:: THE DATA ::

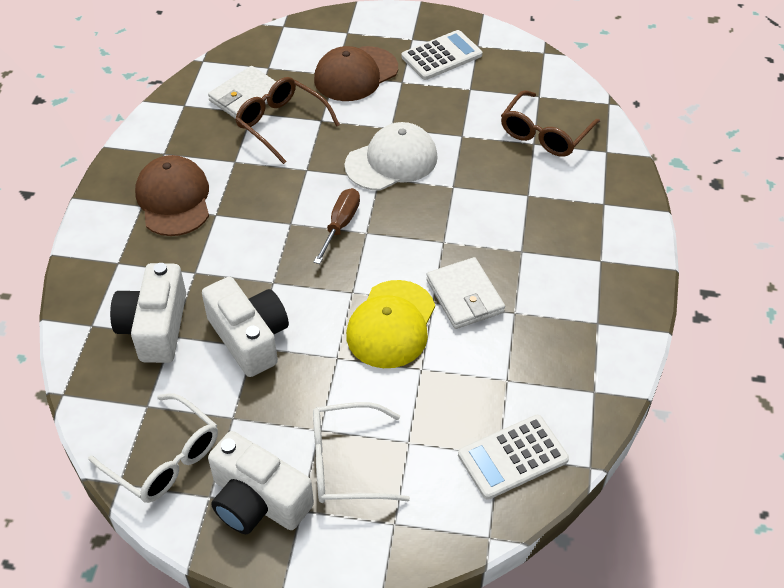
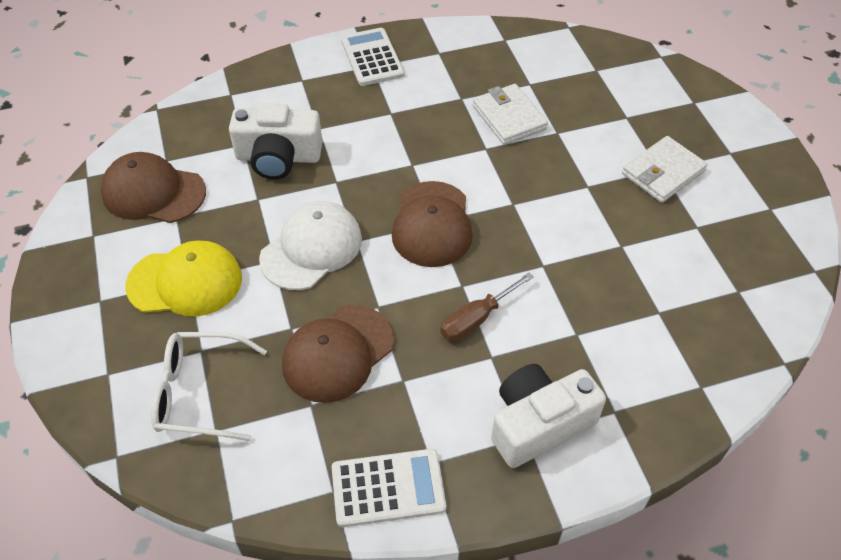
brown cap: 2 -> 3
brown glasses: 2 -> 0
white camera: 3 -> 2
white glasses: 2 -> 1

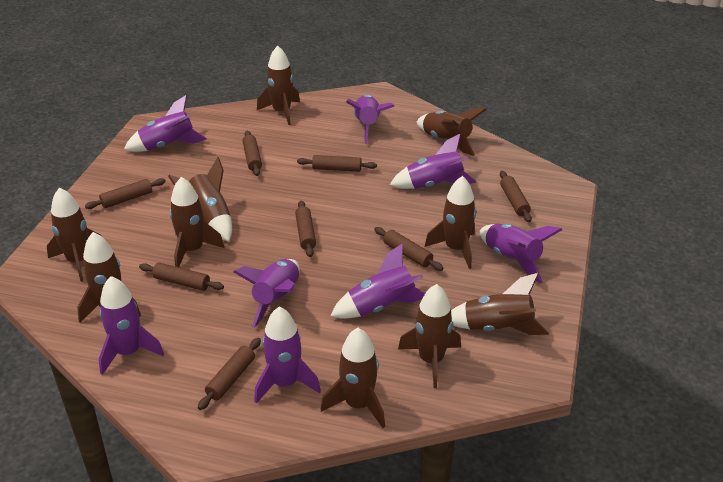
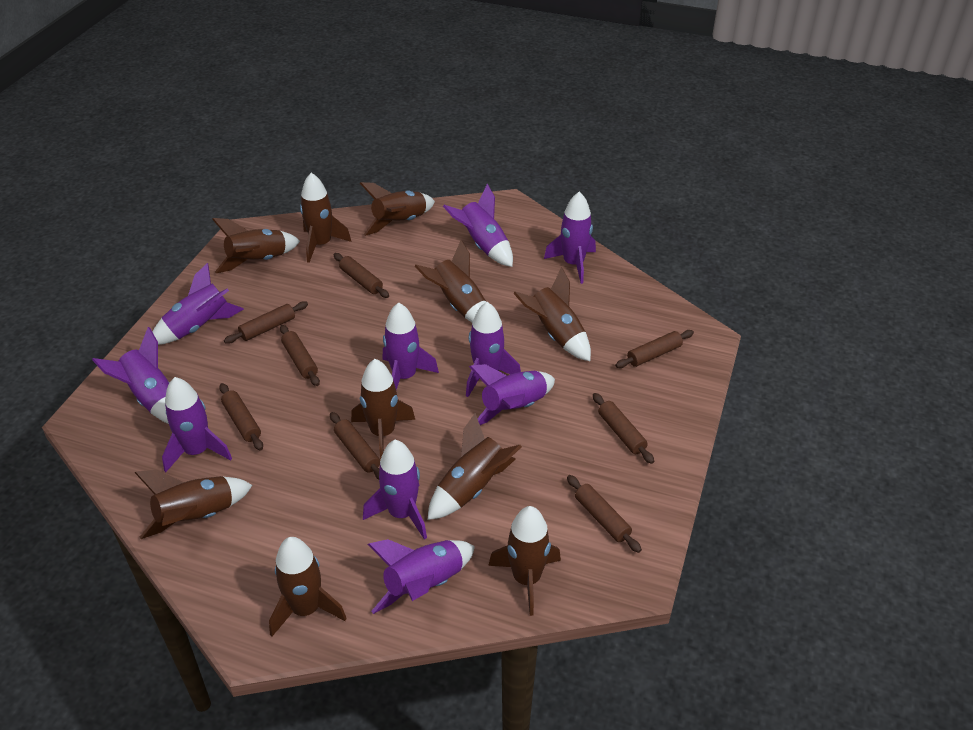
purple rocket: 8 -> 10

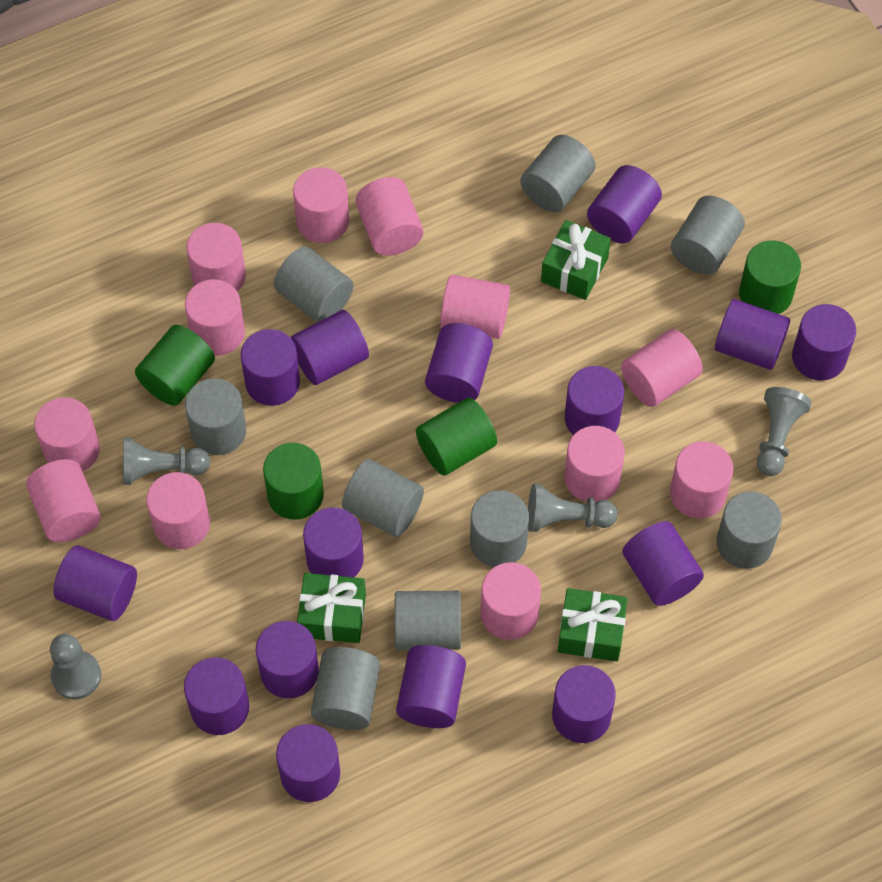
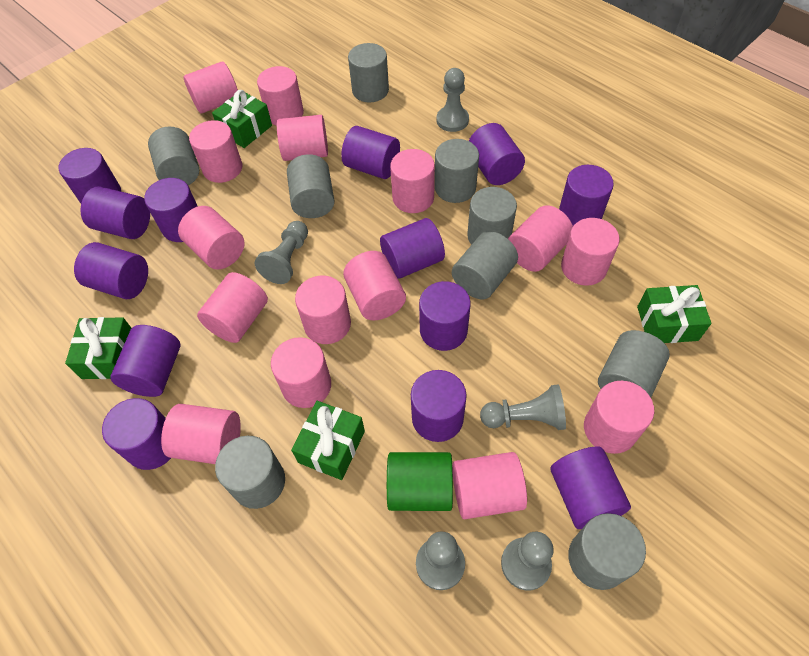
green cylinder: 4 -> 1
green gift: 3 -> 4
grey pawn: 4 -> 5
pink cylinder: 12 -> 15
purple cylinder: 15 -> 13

:::

Filter the records above for lines with "purple".

* ANSWER FOR THE TASK *
purple rocket: 8 -> 10
purple cylinder: 15 -> 13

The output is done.